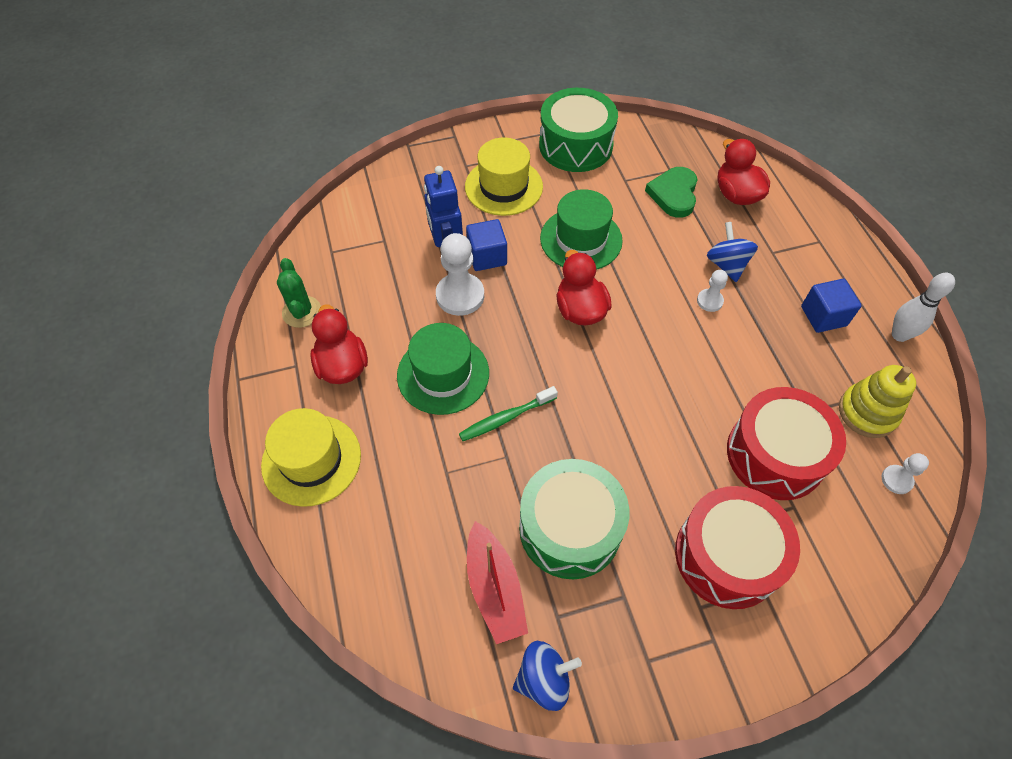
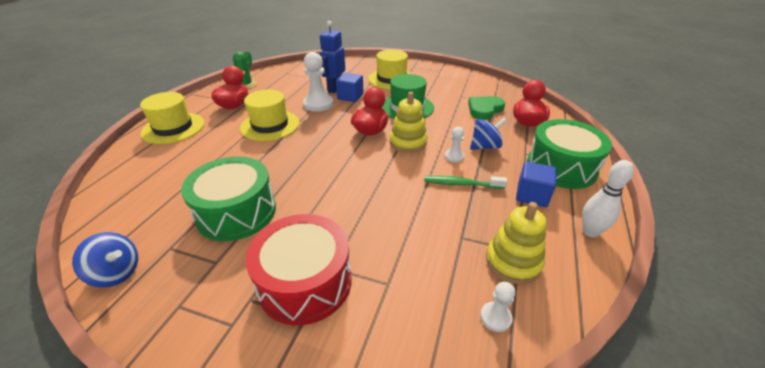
camera: 35 degrees right, 20 degrees down
(443, 374) = (270, 125): green hat -> yellow hat
(494, 588) = (162, 215): red boat -> none
(506, 418) = (273, 153): green toothbrush -> green toothbrush (461, 184)
(575, 145) = (448, 77): green drum -> green drum (561, 167)
(642, 306) = (408, 142): none -> yellow stacking toy
(726, 265) = (485, 146): blue spinning top -> blue spinning top turned 45 degrees clockwise
(775, 454) = (409, 247): red drum -> none

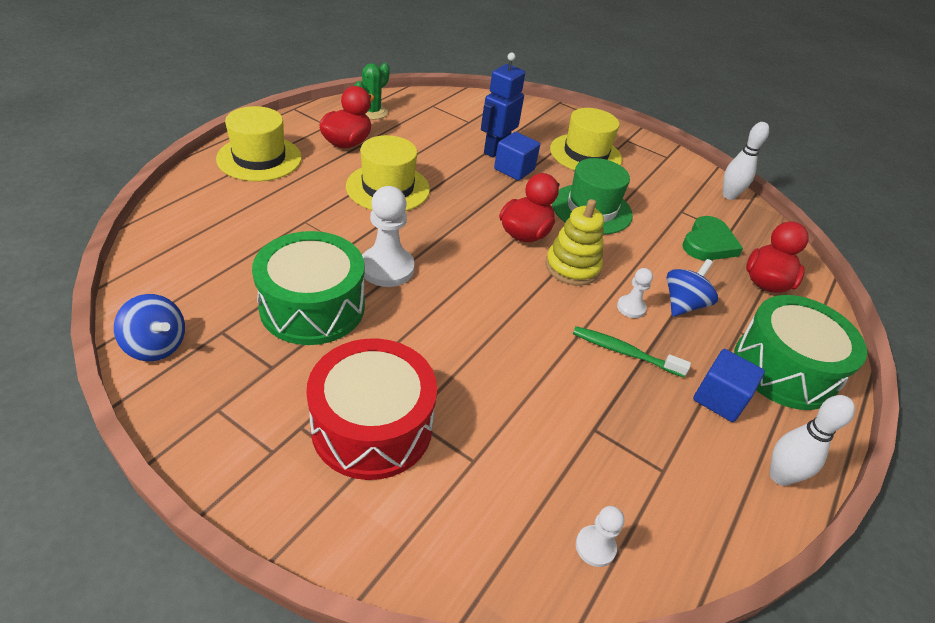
camera: 10 degrees right, 5 degrees up
(318, 104) = (464, 170): white pawn -> white pawn (387, 268)
(484, 82) = (729, 195): none -> white bowling pin
(484, 109) = (708, 243): green heart -> green heart turned 150 degrees clockwise
(485, 146) = (683, 304): blue spinning top -> blue spinning top turned 45 degrees counterclockwise
(513, 262) = (650, 483): yellow stacking toy -> none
+---+
- **WHAT YOU WILL DO**
Restate, word for word, each line from the one with "(443, 374) = (270, 125): green" to the end of the entries, both included, and keep every picture out.

- **SOLVED EXERCISE**
(443, 374) = (270, 125): green hat -> yellow hat
(494, 588) = (162, 215): red boat -> none
(506, 418) = (273, 153): green toothbrush -> green toothbrush (461, 184)
(575, 145) = (448, 77): green drum -> green drum (561, 167)
(642, 306) = (408, 142): none -> yellow stacking toy
(726, 265) = (485, 146): blue spinning top -> blue spinning top turned 45 degrees clockwise
(775, 454) = (409, 247): red drum -> none

camera: 10 degrees right, 5 degrees up
(318, 104) = (464, 170): white pawn -> white pawn (387, 268)
(484, 82) = (729, 195): none -> white bowling pin
(484, 109) = (708, 243): green heart -> green heart turned 150 degrees clockwise
(485, 146) = (683, 304): blue spinning top -> blue spinning top turned 45 degrees counterclockwise
(513, 262) = (650, 483): yellow stacking toy -> none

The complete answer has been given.